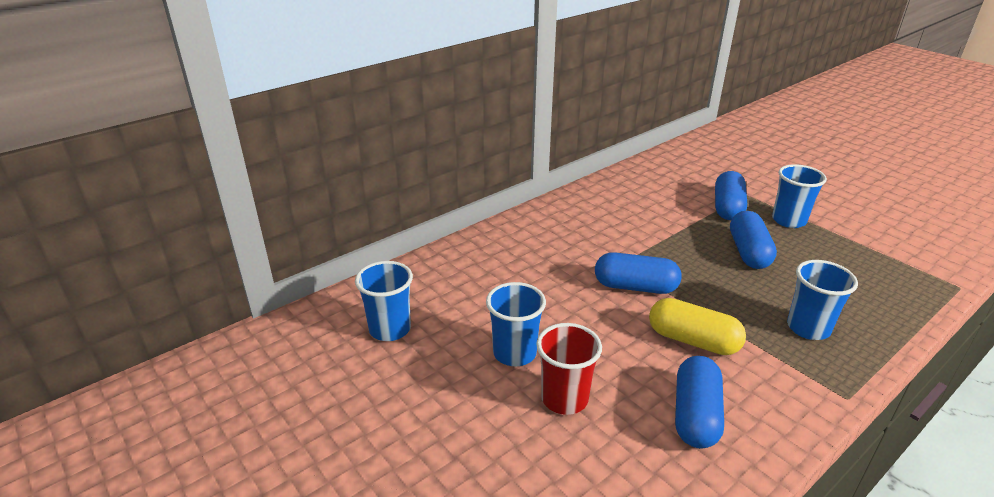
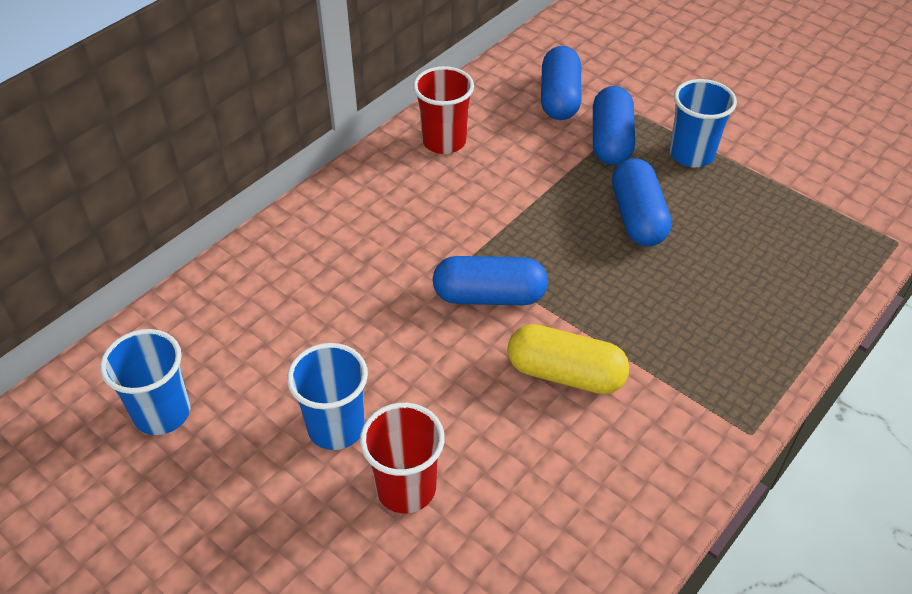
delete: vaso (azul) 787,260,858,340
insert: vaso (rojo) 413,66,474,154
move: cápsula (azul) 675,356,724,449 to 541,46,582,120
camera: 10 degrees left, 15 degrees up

• _REQUIRED ACTION_: Copy out exactly the lines from the one containing "insert: vaso (rojo) 413,66,474,154" through the last line above, keeping both end lines.

• _SOLUTION FOR THIS TASK_:
insert: vaso (rojo) 413,66,474,154
move: cápsula (azul) 675,356,724,449 to 541,46,582,120
camera: 10 degrees left, 15 degrees up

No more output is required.